---------- DATA EXTRACTS ----------

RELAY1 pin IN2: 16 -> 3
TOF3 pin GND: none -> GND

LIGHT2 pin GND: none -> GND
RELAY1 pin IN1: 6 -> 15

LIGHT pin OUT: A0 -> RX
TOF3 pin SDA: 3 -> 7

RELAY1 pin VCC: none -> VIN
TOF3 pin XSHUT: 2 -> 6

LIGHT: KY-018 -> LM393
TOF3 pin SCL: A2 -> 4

----------
---------- DATA EXTRACTS ----------

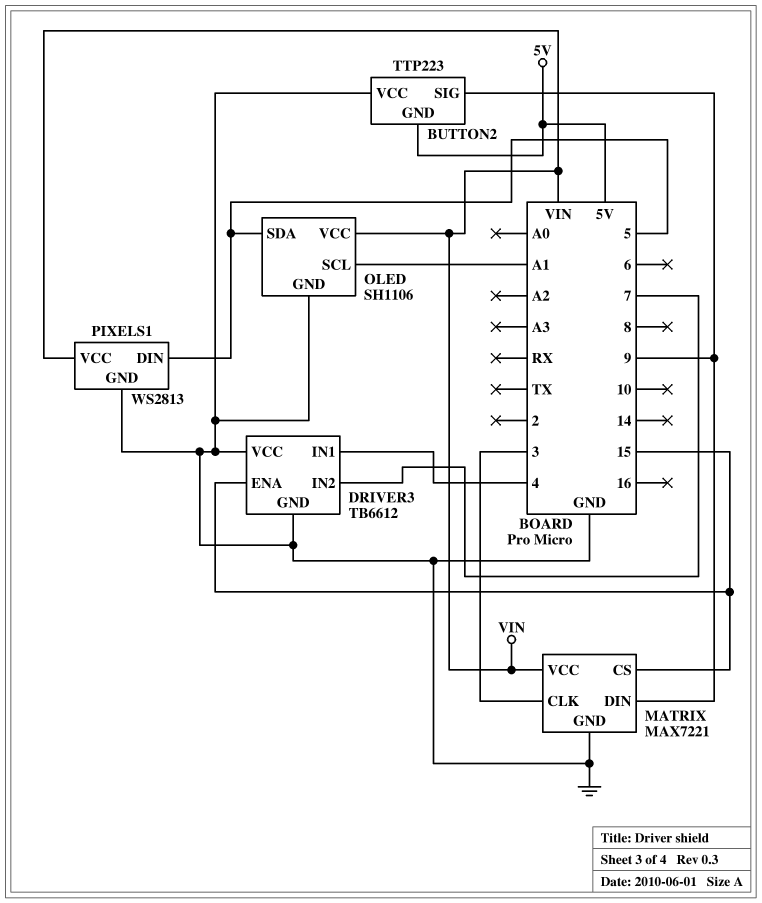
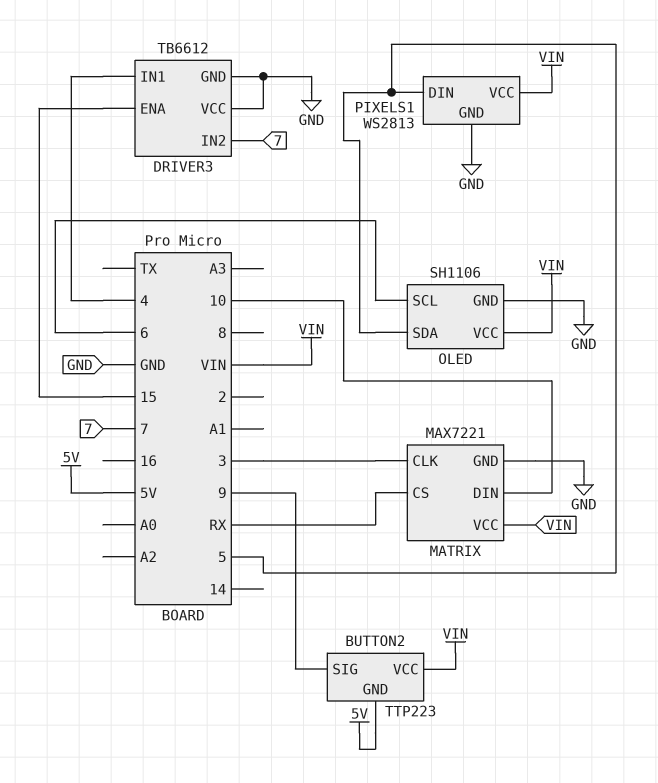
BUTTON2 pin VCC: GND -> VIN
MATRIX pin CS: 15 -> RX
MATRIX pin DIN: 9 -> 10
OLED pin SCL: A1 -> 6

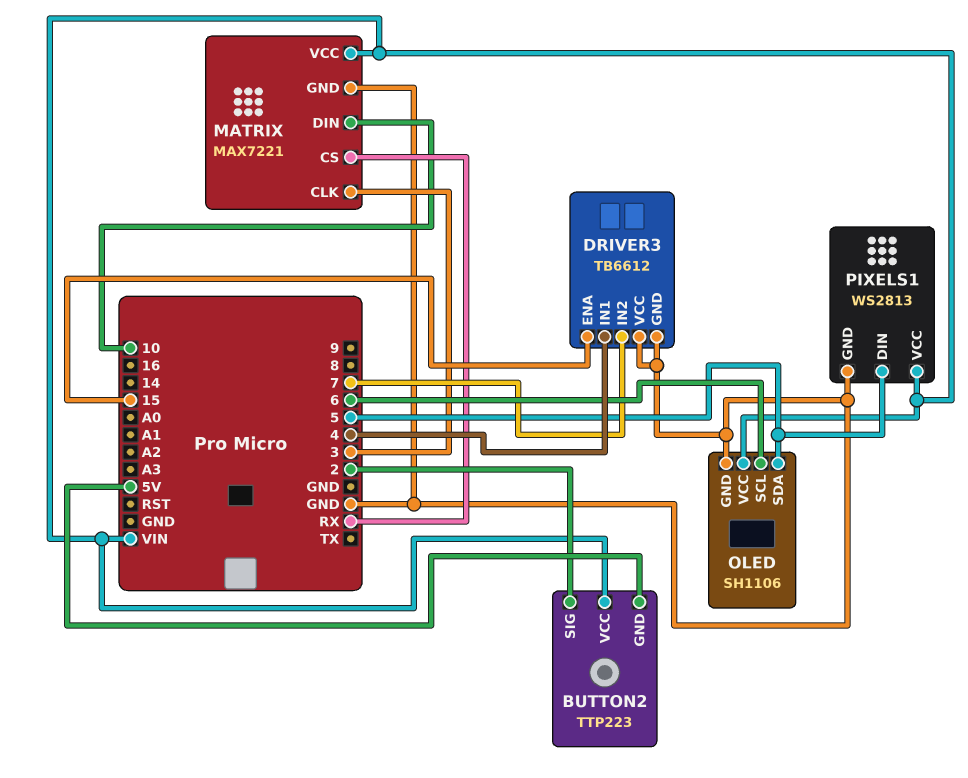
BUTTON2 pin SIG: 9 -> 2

----------

§ **TASK DESCRIPTION**:
Please give an exact copy of the lines above, beginning with the line containing "TOF3 pin SDA: 3 -> 7" and running through the line containing "TOF3 pin SCL: A2 -> 4", and of no other lines.

§ **ANSWER SPACE**:
TOF3 pin SDA: 3 -> 7

RELAY1 pin VCC: none -> VIN
TOF3 pin XSHUT: 2 -> 6

LIGHT: KY-018 -> LM393
TOF3 pin SCL: A2 -> 4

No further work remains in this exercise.